> [What is being asked] Copy each line containing the word "degrees" from the records that follow, please.
-- Input records follows --
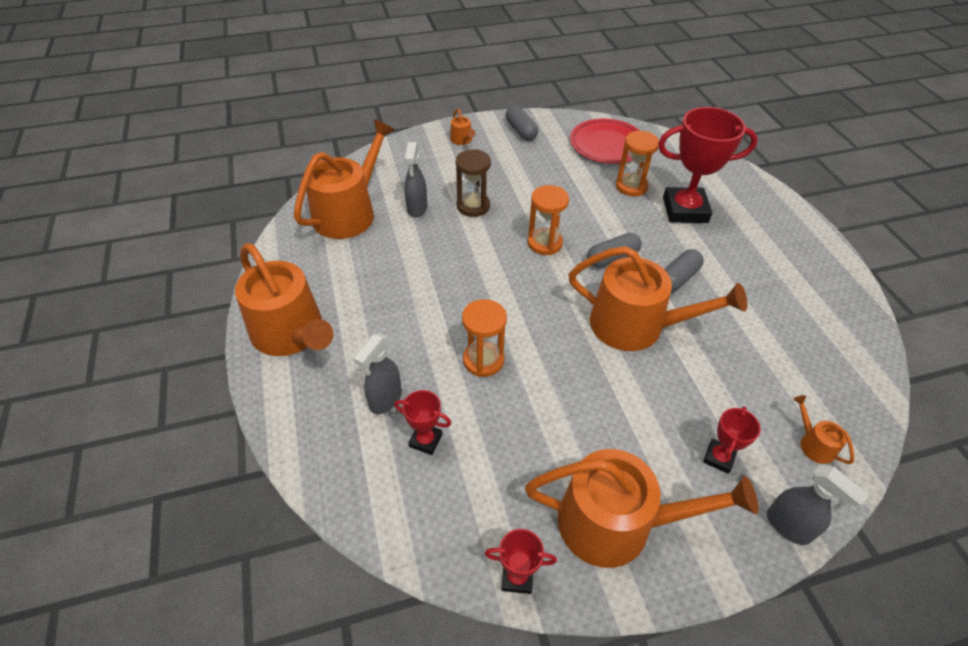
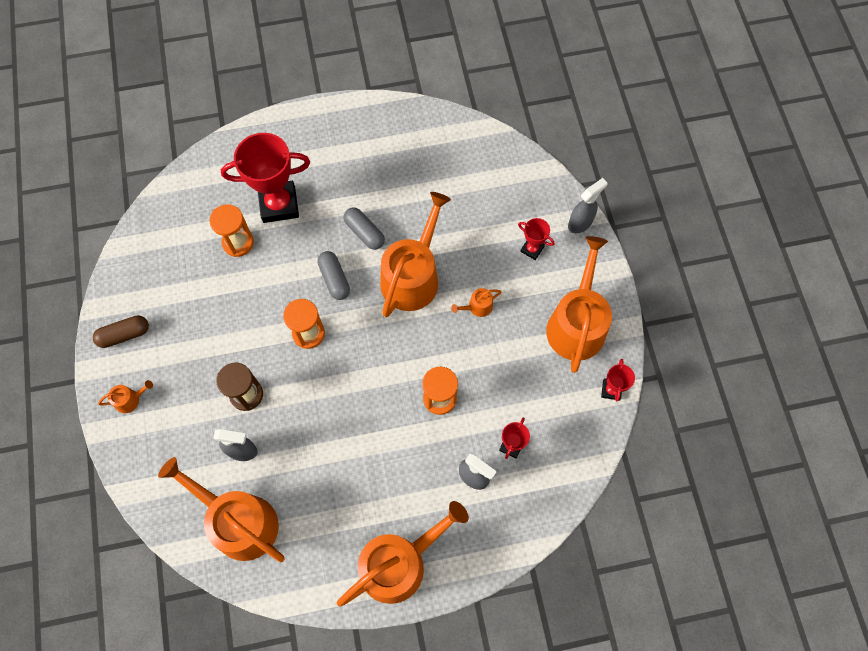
camera: 85 degrees left, 20 degrees up
grey capsule [506,105,538,141] -> brown capsule [93,315,149,348]
red plate [570,119,640,164] -> none
red trophy [658,107,758,223] -> red trophy turned 75 degrees clockwise [221,133,310,223]
orange watering can [793,395,854,464] -> orange watering can moved to [451,288,502,317]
-- Input records concluded --
> [Expected answer]
camera: 85 degrees left, 20 degrees up
red trophy [658,107,758,223] -> red trophy turned 75 degrees clockwise [221,133,310,223]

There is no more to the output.